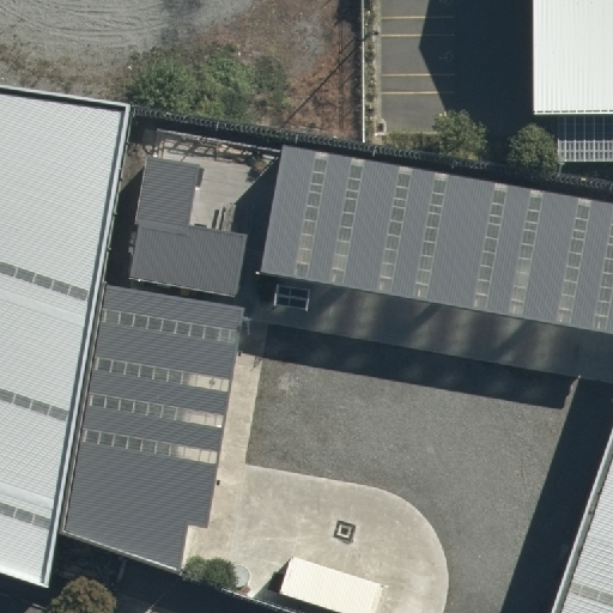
[(612,0),(530,0),(532,116),(612,115),(612,0)]
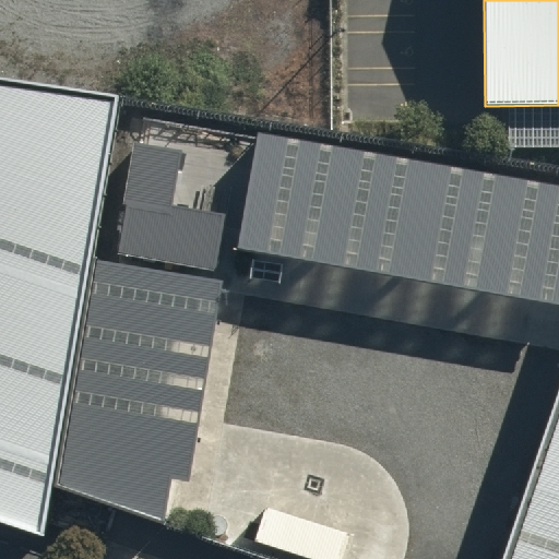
[(0,78),(0,512),(44,527),(114,95),(0,78)]
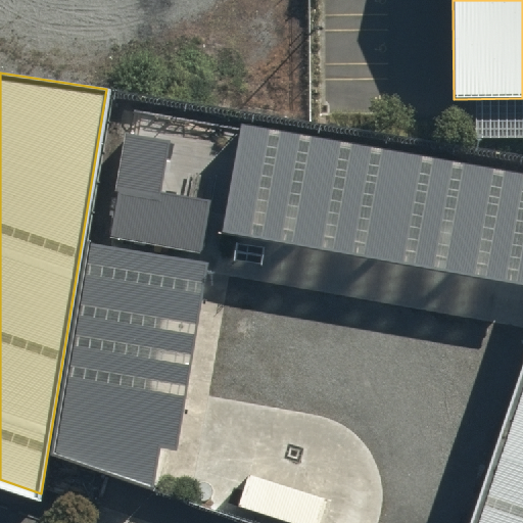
[(522,154),(235,107),(217,217),(522,268),(522,154)]
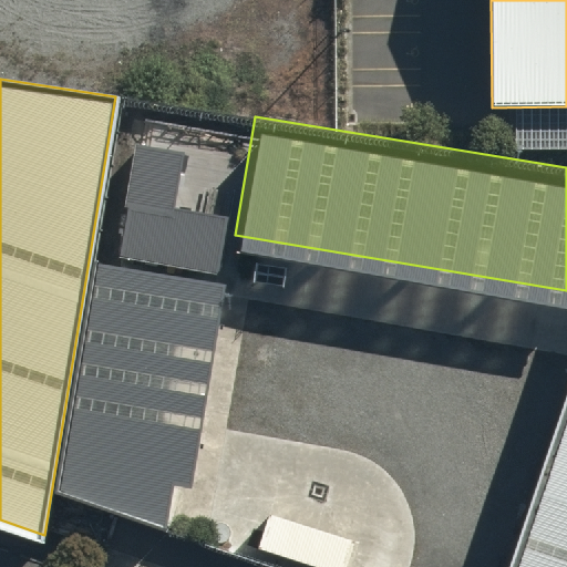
[(140,148),(120,259),(218,276),(229,217),(174,207),(183,156),(140,148)]
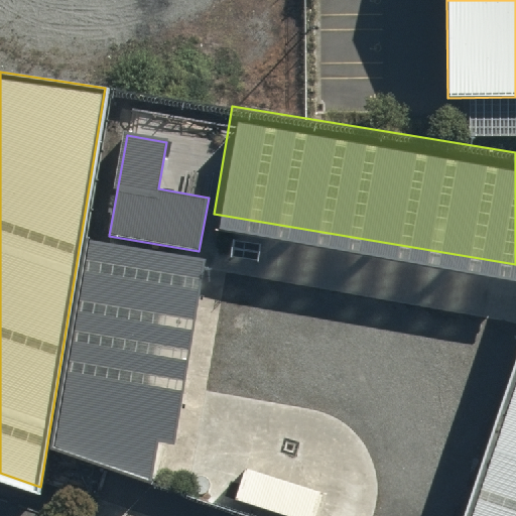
[(204,262),(86,239),(52,454),(150,486),(158,442),(174,447),(204,262)]
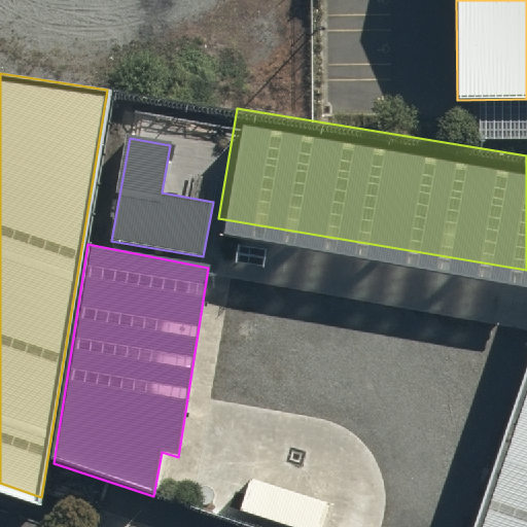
[(526,526),(526,323),(450,526),(526,526)]
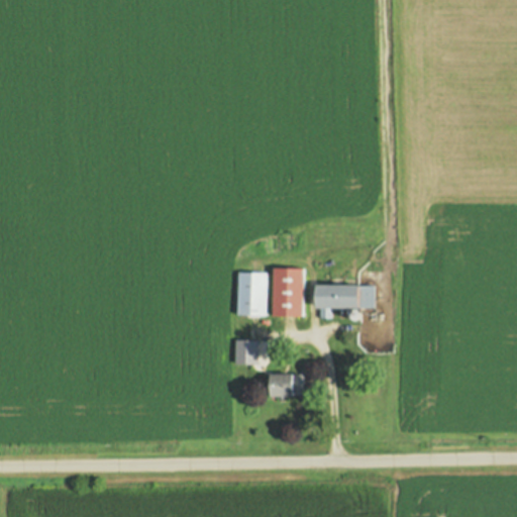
[(277,315),(276,269),(306,269),(307,315),(277,315)]
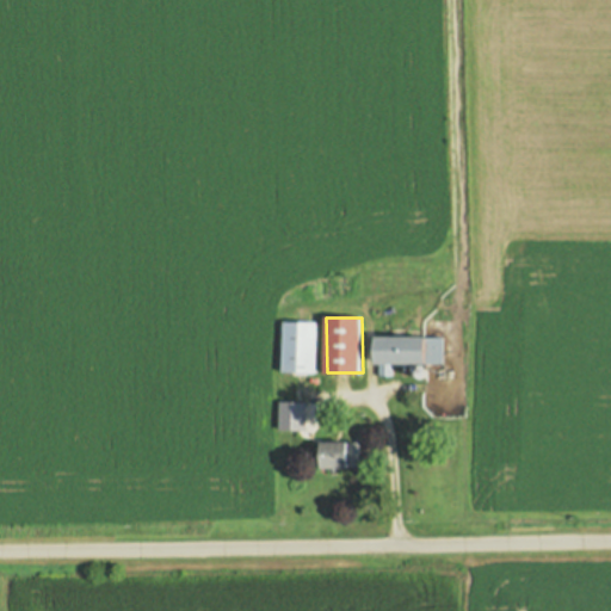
[(282,323),(315,322),(316,374),(283,374),(282,323)]
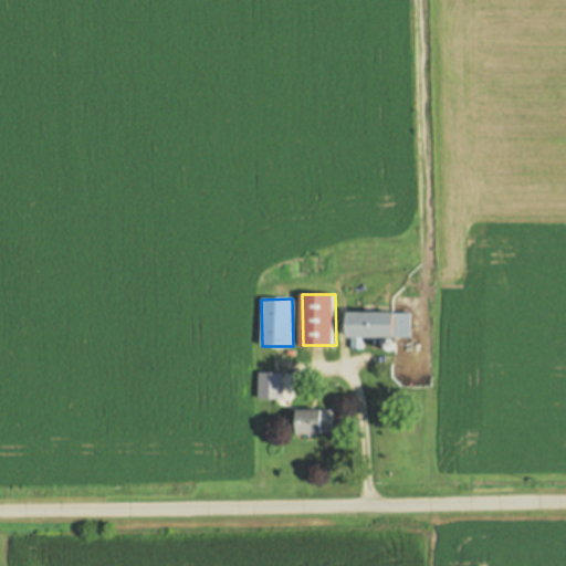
[(352,348),(352,313),(404,312),(404,335),(365,335),(366,348),(352,348)]
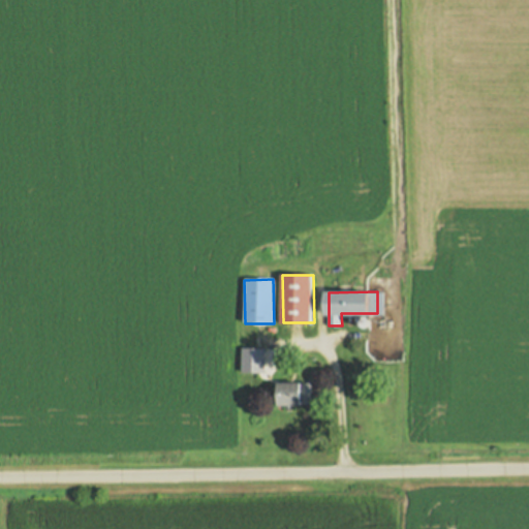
[(266,381),(266,367),(280,366),(280,381),(266,381)]
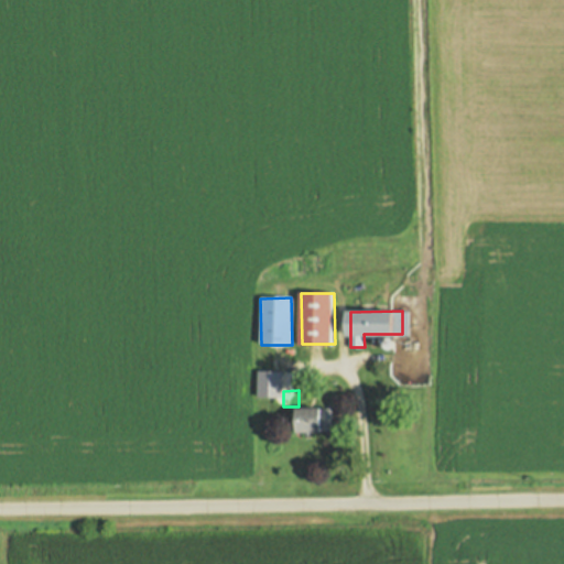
[(296,424),(296,409),(326,409),(326,433),(302,433),(302,424),(296,424)]
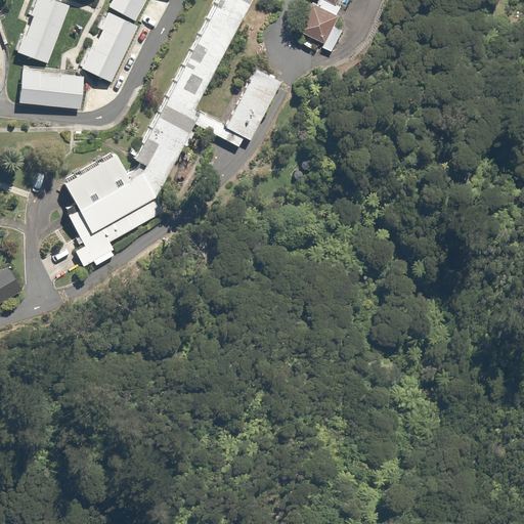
[(47,62),(69,5),(55,0),(35,0),(31,14),(33,15),(26,35),(24,34),(16,51),(47,62)]
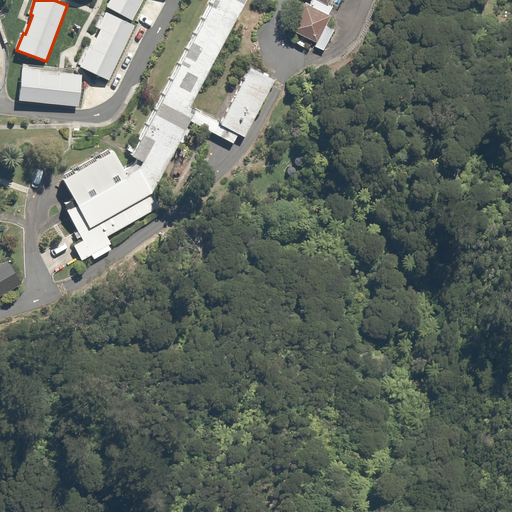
[(194,0),(112,153),(125,163),(109,173),(92,150),(46,180),(59,205),(44,214),(71,258),(139,215),(133,197),(140,168),(229,0),(194,0)]
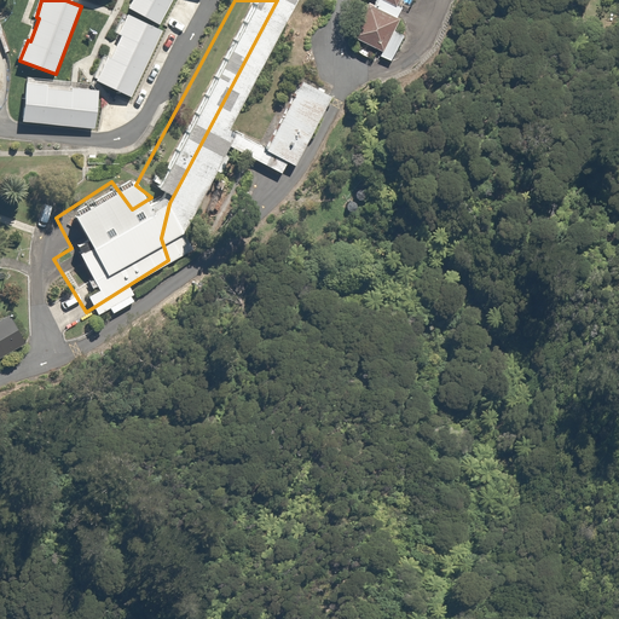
[(160,24),(172,0),(131,0),(127,6),(160,24)]
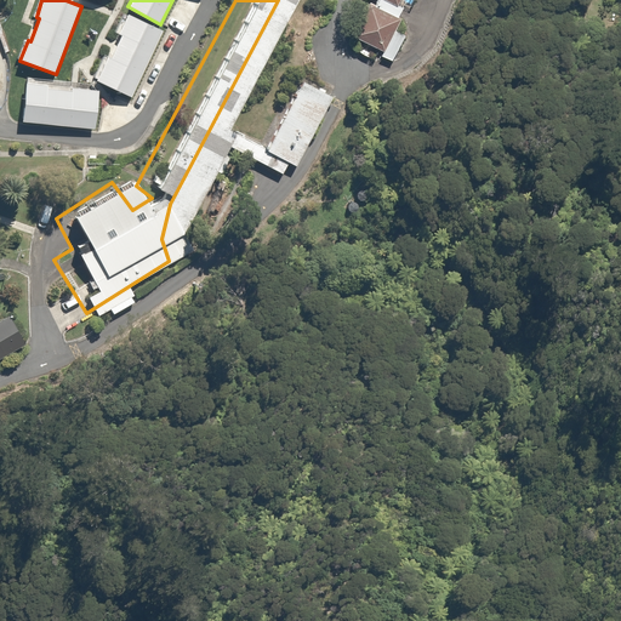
[(383,18),(353,1),(337,29),(369,46),(383,18)]
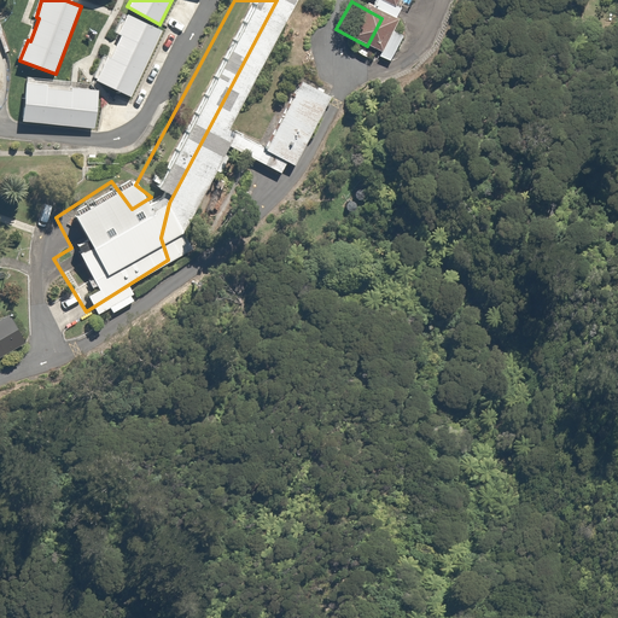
[(130,95),(162,30),(127,13),(117,33),(121,34),(110,57),(108,56),(95,80),(130,95)]
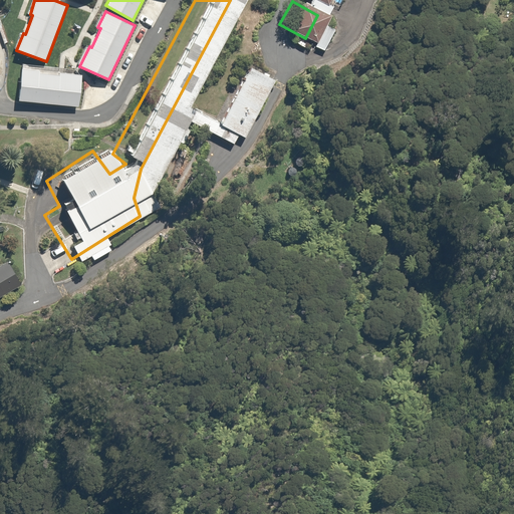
[(262,76),(235,62),(203,123),(229,138),(262,76)]
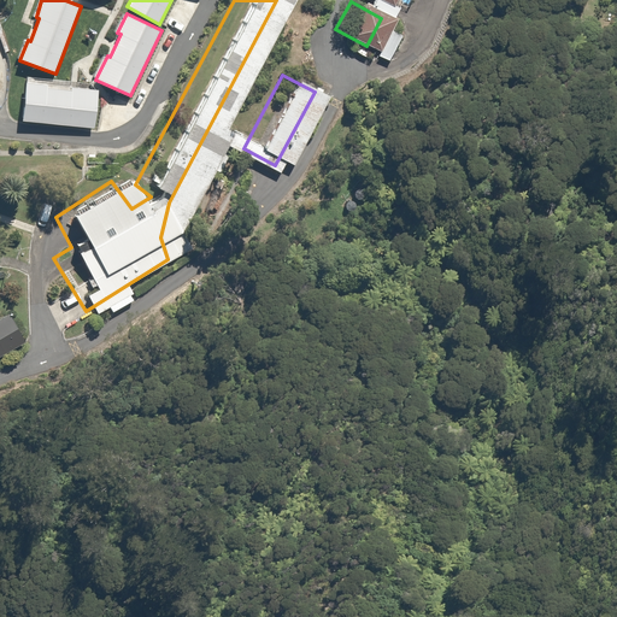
[(93,128),(98,89),(71,87),(71,90),(46,87),(47,84),(25,82),(22,119),(93,128)]
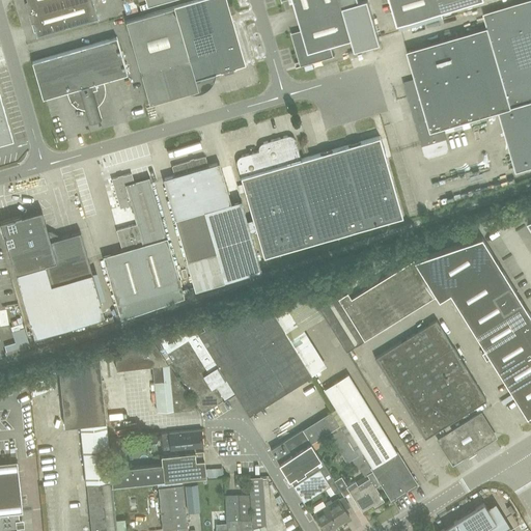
[(64,0),(27,0),(28,1),(25,2),(28,10),(64,0)]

################

Apart from the pictures, the material above has to be repeated exactly.

Exercise response -
[(612,0),(530,0),(532,116),(612,115),(612,0)]
[(0,78),(0,512),(44,527),(114,95),(0,78)]
[(522,154),(235,107),(217,217),(522,268),(522,154)]
[(140,148),(120,259),(218,276),(229,217),(174,207),(183,156),(140,148)]
[(204,262),(86,239),(52,454),(150,486),(158,442),(174,447),(204,262)]
[(526,526),(526,323),(450,526),(526,526)]
[(277,315),(276,269),(306,269),(307,315),(277,315)]
[(282,323),(315,322),(316,374),(283,374),(282,323)]
[(352,348),(352,313),(404,312),(404,335),(365,335),(366,348),(352,348)]
[(266,381),(266,367),(280,366),(280,381),(266,381)]
[(296,424),(296,409),(326,409),(326,433),(302,433),(302,424),(296,424)]
[(47,62),(69,5),(55,0),(35,0),(31,14),(33,15),(26,35),(24,34),(16,51),(47,62)]
[(194,0),(112,153),(125,163),(109,173),(92,150),(46,180),(59,205),(44,214),(71,258),(139,215),(133,197),(140,168),(229,0),(194,0)]
[(160,24),(172,0),(131,0),(127,6),(160,24)]
[(383,18),(353,1),(337,29),(369,46),(383,18)]
[(130,95),(162,30),(127,13),(117,33),(121,34),(110,57),(108,56),(95,80),(130,95)]
[(262,76),(235,62),(203,123),(229,138),(262,76)]
[(93,128),(98,89),(71,87),(71,90),(46,87),(47,84),(25,82),(22,119),(93,128)]
[(64,0),(27,0),(28,1),(25,2),(28,10),(64,0)]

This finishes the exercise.